● **TASK ITEM**
Check each line of the data for "minus", and copy the ones that have it.

[[ DATA EXCERPTS open ]]

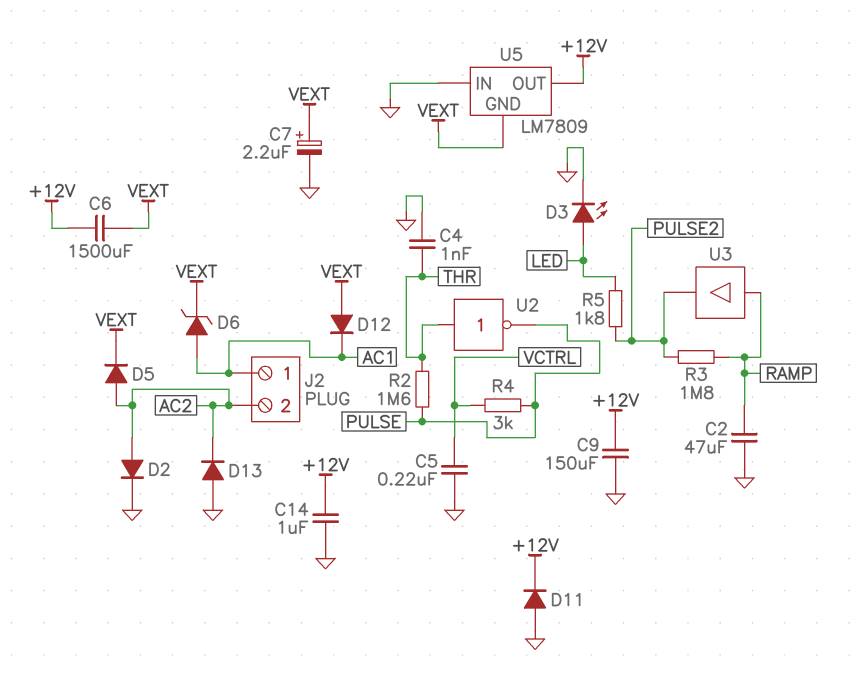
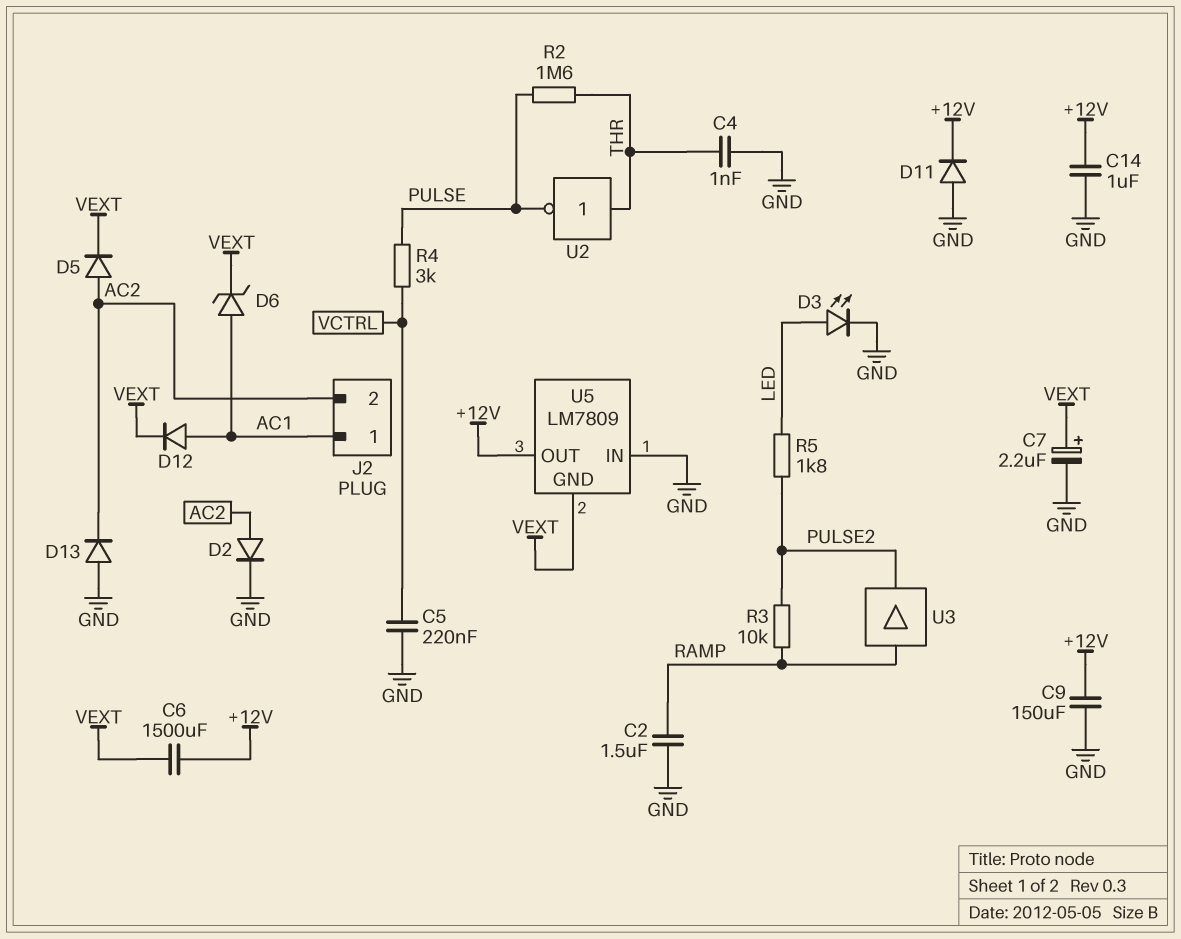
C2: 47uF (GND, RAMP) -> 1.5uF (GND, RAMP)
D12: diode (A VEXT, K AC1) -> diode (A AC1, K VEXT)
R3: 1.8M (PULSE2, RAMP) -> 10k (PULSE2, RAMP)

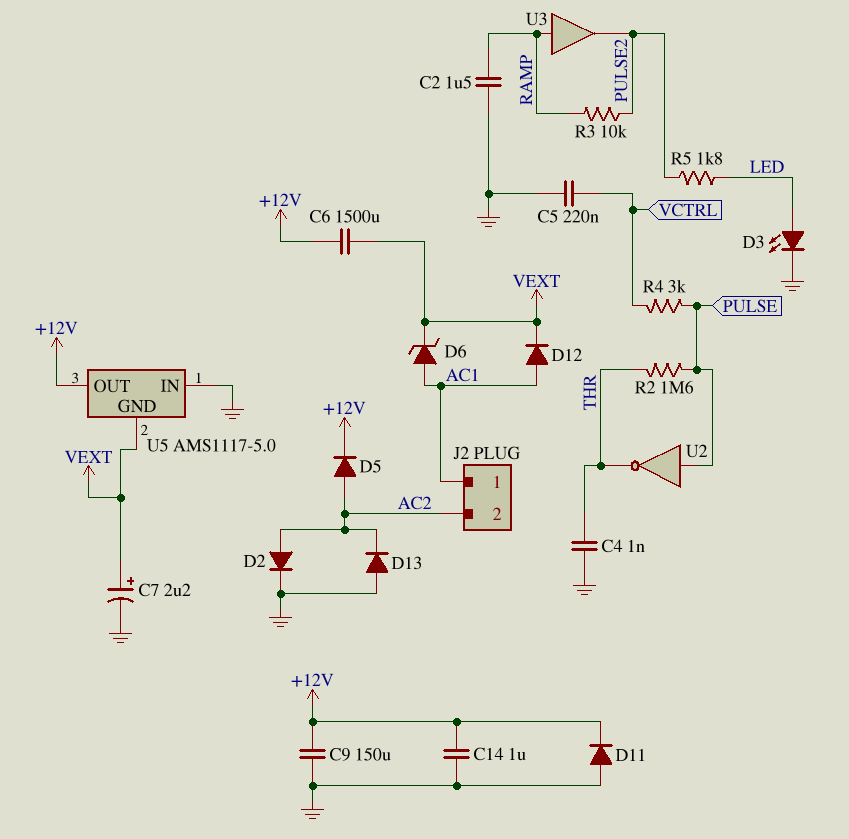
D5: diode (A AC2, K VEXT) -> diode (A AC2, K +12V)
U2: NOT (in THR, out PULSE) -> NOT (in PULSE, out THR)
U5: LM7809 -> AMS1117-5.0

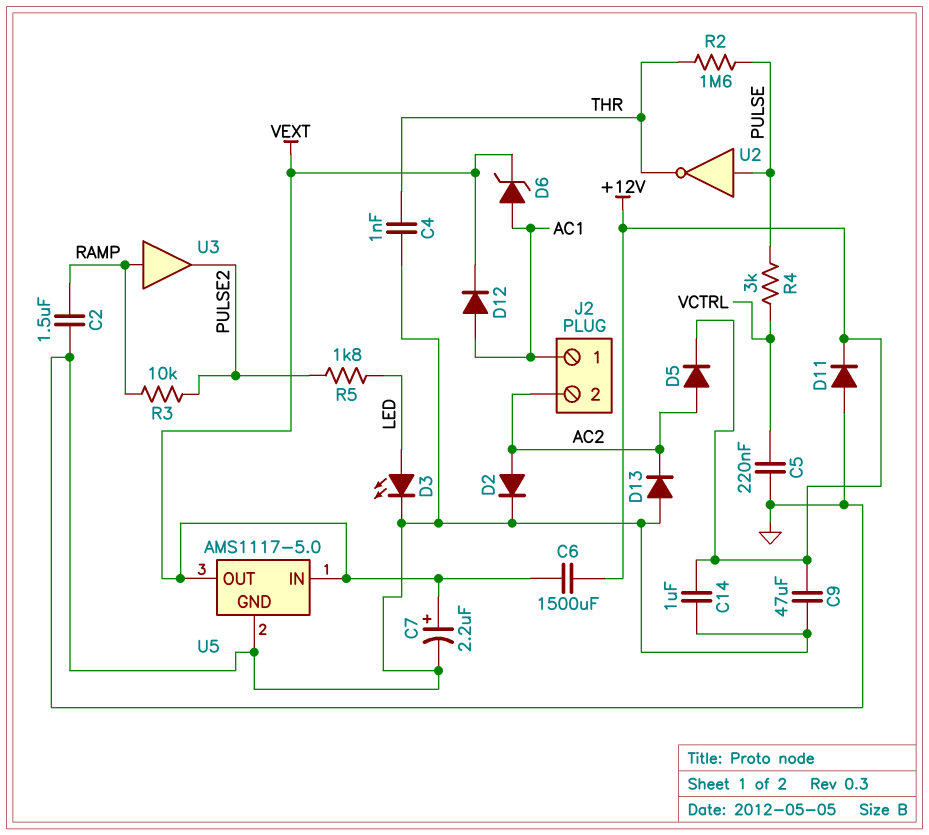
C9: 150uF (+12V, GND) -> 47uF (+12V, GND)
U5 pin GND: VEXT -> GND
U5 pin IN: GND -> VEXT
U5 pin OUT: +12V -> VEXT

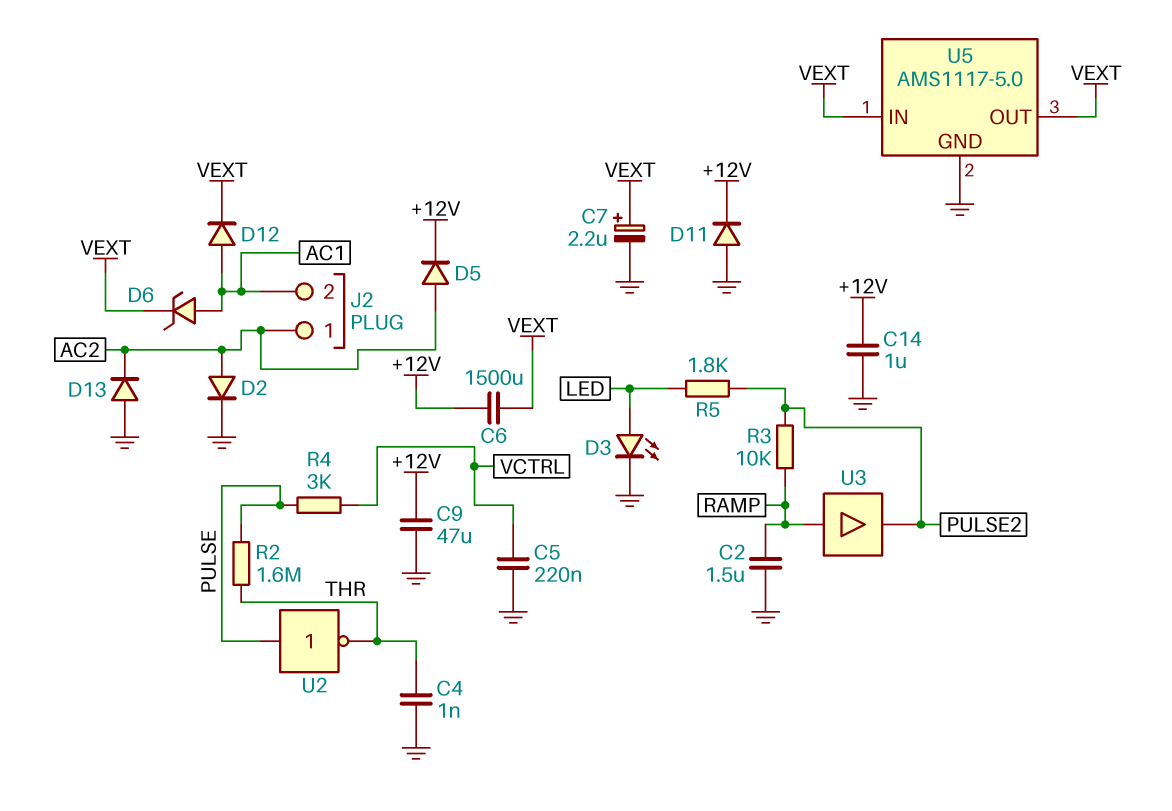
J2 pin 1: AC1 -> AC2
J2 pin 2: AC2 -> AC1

[[ DATA EXCERPTS closed ]]
[[ DATA EXCERPTS open ]]

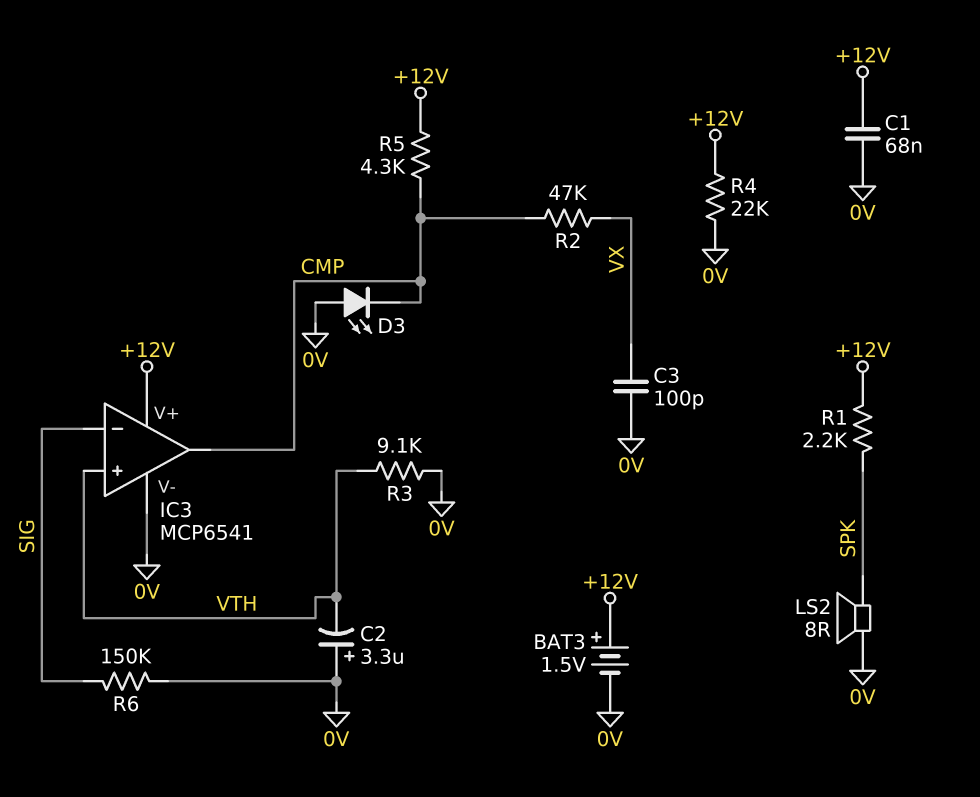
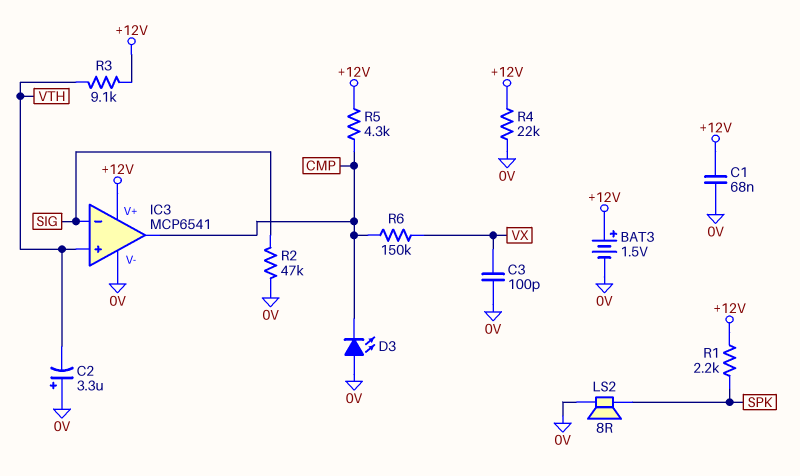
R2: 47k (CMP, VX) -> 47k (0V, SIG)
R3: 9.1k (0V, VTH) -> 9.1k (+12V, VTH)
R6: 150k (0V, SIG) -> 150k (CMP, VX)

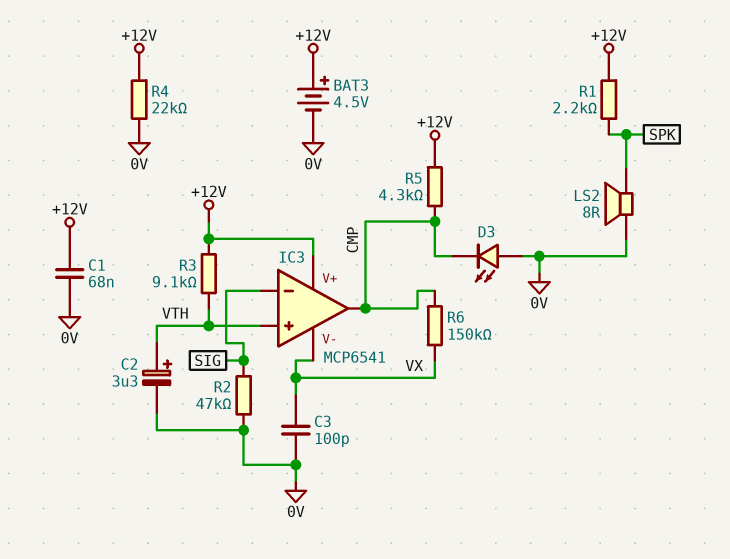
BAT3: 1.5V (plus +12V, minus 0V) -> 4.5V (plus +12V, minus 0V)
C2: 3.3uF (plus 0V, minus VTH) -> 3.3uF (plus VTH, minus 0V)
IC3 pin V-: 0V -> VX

[[ DATA EXCERPTS closed ]]
[[ DATA EXCERPTS open ]]

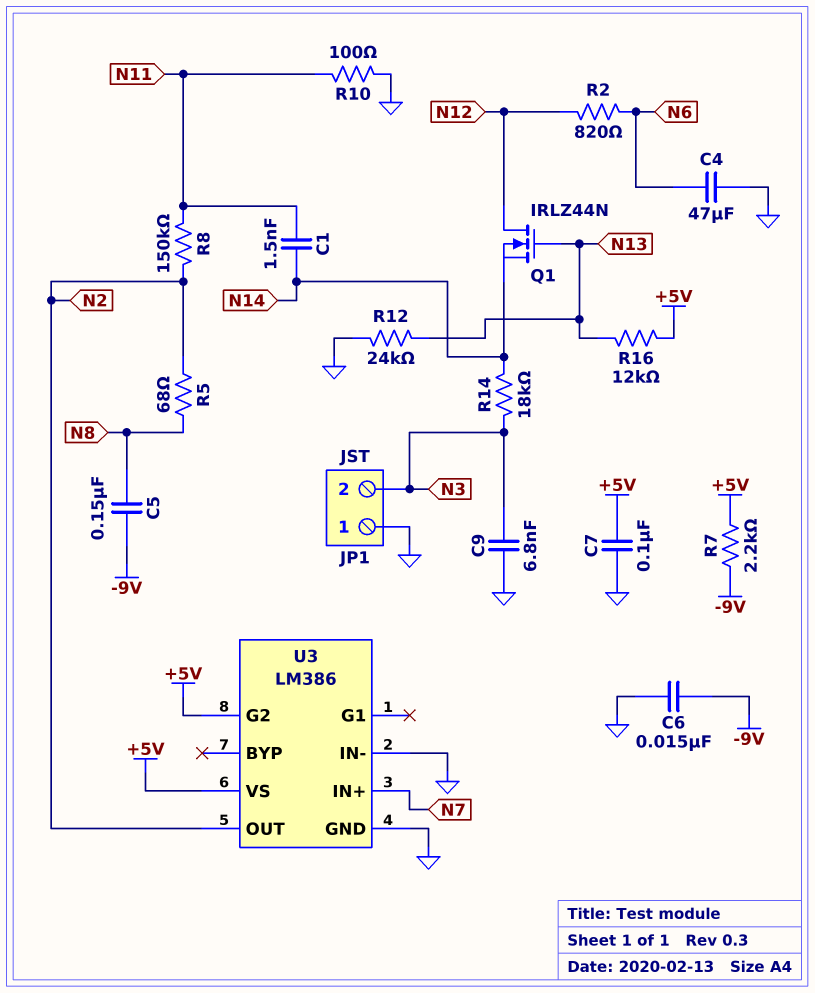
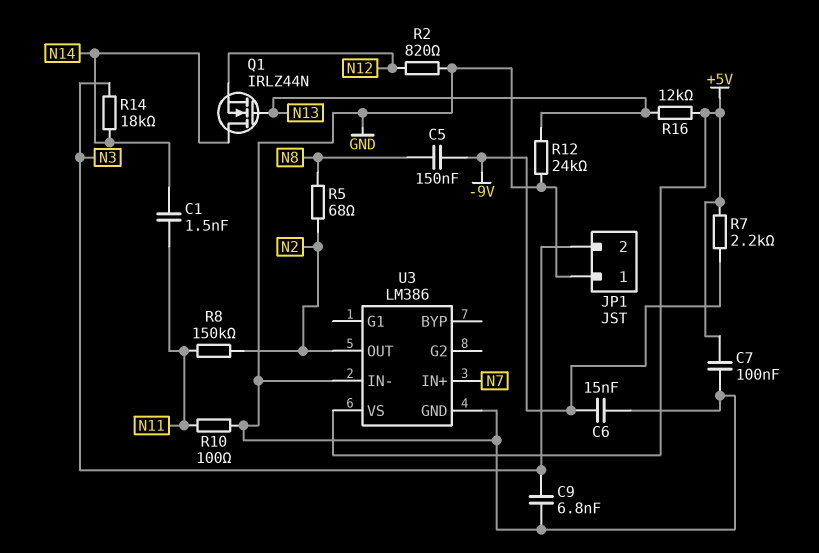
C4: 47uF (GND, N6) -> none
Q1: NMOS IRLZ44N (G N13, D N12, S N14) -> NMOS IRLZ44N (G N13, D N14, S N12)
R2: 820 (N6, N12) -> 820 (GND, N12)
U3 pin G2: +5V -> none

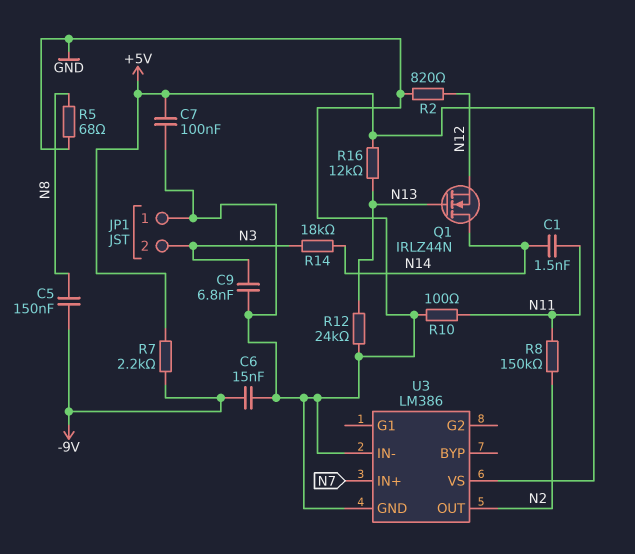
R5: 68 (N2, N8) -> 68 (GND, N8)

[[ DATA EXCERPTS closed ]]

● **RESULT**
BAT3: 1.5V (plus +12V, minus 0V) -> 4.5V (plus +12V, minus 0V)
C2: 3.3uF (plus 0V, minus VTH) -> 3.3uF (plus VTH, minus 0V)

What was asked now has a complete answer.